Repeat exactly the lines of the listing below, please, starting with the first and ending with the line containing "(214, 427) = (348, 314): orange"; leave out the rest.

(DATA EXTRACT)
^^^^^^^^^^^^^^^^

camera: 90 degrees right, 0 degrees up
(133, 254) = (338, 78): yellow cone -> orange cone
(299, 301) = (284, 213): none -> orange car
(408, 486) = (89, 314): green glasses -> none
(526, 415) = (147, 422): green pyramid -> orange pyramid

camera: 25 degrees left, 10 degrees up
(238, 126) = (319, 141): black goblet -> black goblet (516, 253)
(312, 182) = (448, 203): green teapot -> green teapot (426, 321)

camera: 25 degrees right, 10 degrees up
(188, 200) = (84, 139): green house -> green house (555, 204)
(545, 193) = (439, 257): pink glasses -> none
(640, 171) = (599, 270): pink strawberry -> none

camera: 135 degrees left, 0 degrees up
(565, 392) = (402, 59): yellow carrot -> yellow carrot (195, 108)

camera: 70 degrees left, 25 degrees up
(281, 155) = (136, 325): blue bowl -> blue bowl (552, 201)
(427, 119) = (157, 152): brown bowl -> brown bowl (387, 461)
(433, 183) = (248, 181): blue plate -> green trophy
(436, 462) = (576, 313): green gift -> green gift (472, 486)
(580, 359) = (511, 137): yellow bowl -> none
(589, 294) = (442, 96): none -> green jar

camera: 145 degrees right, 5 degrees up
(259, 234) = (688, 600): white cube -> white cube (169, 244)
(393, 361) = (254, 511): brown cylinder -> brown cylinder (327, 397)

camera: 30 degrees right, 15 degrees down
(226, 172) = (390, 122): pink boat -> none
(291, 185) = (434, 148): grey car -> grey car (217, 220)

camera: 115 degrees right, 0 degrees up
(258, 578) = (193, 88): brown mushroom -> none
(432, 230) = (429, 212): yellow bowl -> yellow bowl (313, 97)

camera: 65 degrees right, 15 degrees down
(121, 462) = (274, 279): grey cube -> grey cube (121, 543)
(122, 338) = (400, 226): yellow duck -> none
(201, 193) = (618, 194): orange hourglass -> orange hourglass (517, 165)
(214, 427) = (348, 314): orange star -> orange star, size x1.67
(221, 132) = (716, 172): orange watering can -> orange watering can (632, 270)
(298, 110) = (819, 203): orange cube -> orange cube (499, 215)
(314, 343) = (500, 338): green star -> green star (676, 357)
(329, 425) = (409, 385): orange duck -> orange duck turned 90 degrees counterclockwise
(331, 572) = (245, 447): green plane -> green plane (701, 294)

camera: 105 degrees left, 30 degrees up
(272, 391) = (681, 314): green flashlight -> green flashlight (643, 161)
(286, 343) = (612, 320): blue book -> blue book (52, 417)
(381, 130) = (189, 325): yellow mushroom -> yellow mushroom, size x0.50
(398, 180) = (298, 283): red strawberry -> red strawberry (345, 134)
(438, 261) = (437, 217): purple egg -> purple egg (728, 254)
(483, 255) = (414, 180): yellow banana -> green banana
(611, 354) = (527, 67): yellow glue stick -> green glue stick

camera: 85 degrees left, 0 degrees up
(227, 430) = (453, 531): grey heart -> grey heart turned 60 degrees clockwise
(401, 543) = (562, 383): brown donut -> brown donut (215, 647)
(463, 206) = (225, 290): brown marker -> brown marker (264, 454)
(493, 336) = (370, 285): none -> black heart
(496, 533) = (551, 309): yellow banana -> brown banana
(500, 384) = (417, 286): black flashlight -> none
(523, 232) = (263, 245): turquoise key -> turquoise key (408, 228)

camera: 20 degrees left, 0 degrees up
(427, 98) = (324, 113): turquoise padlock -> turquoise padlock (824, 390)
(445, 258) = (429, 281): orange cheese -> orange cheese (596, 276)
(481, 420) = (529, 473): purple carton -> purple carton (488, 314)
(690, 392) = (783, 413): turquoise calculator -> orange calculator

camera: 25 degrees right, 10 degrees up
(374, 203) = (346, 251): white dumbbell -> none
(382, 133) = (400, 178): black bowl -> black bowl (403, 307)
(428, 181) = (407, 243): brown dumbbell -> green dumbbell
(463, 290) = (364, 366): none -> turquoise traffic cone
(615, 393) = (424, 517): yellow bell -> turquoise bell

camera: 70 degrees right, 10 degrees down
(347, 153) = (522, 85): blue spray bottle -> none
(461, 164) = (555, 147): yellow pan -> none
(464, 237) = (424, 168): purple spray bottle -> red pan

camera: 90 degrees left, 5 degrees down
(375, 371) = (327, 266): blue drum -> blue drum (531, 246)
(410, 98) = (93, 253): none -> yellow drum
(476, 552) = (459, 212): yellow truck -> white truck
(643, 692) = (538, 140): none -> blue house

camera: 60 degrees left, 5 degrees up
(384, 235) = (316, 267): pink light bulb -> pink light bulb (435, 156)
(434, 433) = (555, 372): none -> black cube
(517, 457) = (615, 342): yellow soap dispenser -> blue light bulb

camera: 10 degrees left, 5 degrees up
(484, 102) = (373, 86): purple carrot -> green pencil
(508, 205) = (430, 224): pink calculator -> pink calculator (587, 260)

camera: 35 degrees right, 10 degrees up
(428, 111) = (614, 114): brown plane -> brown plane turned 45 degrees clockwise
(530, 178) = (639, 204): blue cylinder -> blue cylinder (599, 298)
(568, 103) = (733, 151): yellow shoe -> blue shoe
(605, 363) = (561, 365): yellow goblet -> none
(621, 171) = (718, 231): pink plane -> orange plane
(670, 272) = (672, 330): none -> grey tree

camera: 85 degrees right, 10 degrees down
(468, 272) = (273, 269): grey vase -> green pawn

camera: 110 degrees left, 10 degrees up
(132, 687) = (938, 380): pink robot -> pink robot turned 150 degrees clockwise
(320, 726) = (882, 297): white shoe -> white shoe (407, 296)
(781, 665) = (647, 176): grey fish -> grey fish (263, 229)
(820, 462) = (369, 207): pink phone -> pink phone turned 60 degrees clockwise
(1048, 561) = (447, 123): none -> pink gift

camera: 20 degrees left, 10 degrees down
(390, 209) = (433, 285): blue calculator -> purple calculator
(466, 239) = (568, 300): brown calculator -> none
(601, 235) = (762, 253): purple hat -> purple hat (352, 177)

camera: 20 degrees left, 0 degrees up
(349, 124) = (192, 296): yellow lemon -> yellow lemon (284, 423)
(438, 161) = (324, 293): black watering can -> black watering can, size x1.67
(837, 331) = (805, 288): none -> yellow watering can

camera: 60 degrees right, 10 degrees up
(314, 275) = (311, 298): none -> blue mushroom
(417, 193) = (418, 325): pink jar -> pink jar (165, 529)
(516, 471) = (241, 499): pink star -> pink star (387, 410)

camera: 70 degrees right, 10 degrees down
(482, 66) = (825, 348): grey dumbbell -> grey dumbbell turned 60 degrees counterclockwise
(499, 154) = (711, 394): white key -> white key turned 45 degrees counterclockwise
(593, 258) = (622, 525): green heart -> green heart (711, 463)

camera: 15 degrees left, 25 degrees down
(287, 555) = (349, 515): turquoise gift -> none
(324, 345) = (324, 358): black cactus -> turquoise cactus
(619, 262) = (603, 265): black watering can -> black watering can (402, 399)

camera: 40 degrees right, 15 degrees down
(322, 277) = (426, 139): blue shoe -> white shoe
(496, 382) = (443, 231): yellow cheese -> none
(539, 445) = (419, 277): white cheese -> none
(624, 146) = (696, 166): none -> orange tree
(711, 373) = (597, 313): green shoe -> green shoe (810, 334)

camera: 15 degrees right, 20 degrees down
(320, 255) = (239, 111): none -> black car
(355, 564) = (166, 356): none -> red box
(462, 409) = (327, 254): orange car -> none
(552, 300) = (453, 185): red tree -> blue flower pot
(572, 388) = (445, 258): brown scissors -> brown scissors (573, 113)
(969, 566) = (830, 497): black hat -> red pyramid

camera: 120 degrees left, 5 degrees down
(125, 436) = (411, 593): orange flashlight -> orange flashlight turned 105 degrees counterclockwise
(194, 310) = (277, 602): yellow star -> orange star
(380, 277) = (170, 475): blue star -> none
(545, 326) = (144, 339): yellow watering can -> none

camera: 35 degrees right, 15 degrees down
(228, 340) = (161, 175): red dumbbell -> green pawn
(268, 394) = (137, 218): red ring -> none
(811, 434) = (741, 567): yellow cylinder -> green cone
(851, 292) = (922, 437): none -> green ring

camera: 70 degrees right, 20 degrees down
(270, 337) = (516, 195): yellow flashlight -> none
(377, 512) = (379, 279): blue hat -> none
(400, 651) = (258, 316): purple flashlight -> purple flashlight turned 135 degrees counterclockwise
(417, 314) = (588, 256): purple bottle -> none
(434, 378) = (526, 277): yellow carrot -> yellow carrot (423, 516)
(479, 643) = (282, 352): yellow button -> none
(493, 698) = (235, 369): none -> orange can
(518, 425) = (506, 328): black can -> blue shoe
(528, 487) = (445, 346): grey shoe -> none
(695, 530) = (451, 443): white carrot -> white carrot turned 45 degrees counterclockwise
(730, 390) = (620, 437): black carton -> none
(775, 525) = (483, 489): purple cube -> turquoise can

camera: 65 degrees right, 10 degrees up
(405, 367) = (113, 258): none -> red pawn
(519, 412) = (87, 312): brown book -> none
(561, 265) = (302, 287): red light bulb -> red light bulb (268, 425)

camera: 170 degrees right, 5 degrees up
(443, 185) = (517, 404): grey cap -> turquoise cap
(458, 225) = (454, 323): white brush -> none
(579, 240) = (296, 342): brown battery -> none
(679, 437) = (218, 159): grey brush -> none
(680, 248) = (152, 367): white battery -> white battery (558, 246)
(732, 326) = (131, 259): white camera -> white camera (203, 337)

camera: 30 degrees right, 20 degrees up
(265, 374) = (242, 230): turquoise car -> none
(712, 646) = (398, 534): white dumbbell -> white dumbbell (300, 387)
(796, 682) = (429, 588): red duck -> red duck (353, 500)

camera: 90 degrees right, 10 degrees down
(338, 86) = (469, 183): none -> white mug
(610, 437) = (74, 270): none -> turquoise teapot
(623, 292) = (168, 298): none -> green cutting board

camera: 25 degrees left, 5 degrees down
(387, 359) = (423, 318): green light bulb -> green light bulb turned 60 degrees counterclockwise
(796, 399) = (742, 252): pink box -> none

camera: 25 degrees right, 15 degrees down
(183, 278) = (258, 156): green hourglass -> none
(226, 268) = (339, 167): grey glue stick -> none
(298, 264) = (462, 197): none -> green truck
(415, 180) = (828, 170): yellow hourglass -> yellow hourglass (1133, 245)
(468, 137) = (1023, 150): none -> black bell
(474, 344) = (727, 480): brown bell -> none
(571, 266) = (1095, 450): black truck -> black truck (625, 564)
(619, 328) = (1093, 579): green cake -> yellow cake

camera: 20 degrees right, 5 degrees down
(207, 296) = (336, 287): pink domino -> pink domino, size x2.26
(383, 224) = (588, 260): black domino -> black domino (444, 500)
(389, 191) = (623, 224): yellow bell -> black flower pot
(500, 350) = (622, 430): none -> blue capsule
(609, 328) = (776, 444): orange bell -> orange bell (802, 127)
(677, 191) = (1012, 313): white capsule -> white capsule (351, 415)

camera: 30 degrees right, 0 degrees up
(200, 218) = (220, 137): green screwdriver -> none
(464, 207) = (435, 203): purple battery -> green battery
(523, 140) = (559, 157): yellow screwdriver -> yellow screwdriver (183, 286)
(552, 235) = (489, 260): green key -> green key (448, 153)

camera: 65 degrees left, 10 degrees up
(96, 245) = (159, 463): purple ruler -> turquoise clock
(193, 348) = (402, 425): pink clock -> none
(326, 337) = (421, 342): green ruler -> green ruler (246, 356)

^^^^^^^^^^^^^^^^

(OUTPUT OF THE EXERCISE)
camera: 90 degrees right, 0 degrees up
(133, 254) = (338, 78): yellow cone -> orange cone
(299, 301) = (284, 213): none -> orange car
(408, 486) = (89, 314): green glasses -> none
(526, 415) = (147, 422): green pyramid -> orange pyramid

camera: 25 degrees left, 10 degrees up
(238, 126) = (319, 141): black goblet -> black goblet (516, 253)
(312, 182) = (448, 203): green teapot -> green teapot (426, 321)

camera: 25 degrees right, 10 degrees up
(188, 200) = (84, 139): green house -> green house (555, 204)
(545, 193) = (439, 257): pink glasses -> none
(640, 171) = (599, 270): pink strawberry -> none

camera: 135 degrees left, 0 degrees up
(565, 392) = (402, 59): yellow carrot -> yellow carrot (195, 108)

camera: 70 degrees left, 25 degrees up
(281, 155) = (136, 325): blue bowl -> blue bowl (552, 201)
(427, 119) = (157, 152): brown bowl -> brown bowl (387, 461)
(433, 183) = (248, 181): blue plate -> green trophy
(436, 462) = (576, 313): green gift -> green gift (472, 486)
(580, 359) = (511, 137): yellow bowl -> none
(589, 294) = (442, 96): none -> green jar

camera: 145 degrees right, 5 degrees up
(259, 234) = (688, 600): white cube -> white cube (169, 244)
(393, 361) = (254, 511): brown cylinder -> brown cylinder (327, 397)

camera: 30 degrees right, 15 degrees down
(226, 172) = (390, 122): pink boat -> none
(291, 185) = (434, 148): grey car -> grey car (217, 220)

camera: 115 degrees right, 0 degrees up
(258, 578) = (193, 88): brown mushroom -> none
(432, 230) = (429, 212): yellow bowl -> yellow bowl (313, 97)

camera: 65 degrees right, 15 degrees down
(121, 462) = (274, 279): grey cube -> grey cube (121, 543)
(122, 338) = (400, 226): yellow duck -> none
(201, 193) = (618, 194): orange hourglass -> orange hourglass (517, 165)
(214, 427) = (348, 314): orange star -> orange star, size x1.67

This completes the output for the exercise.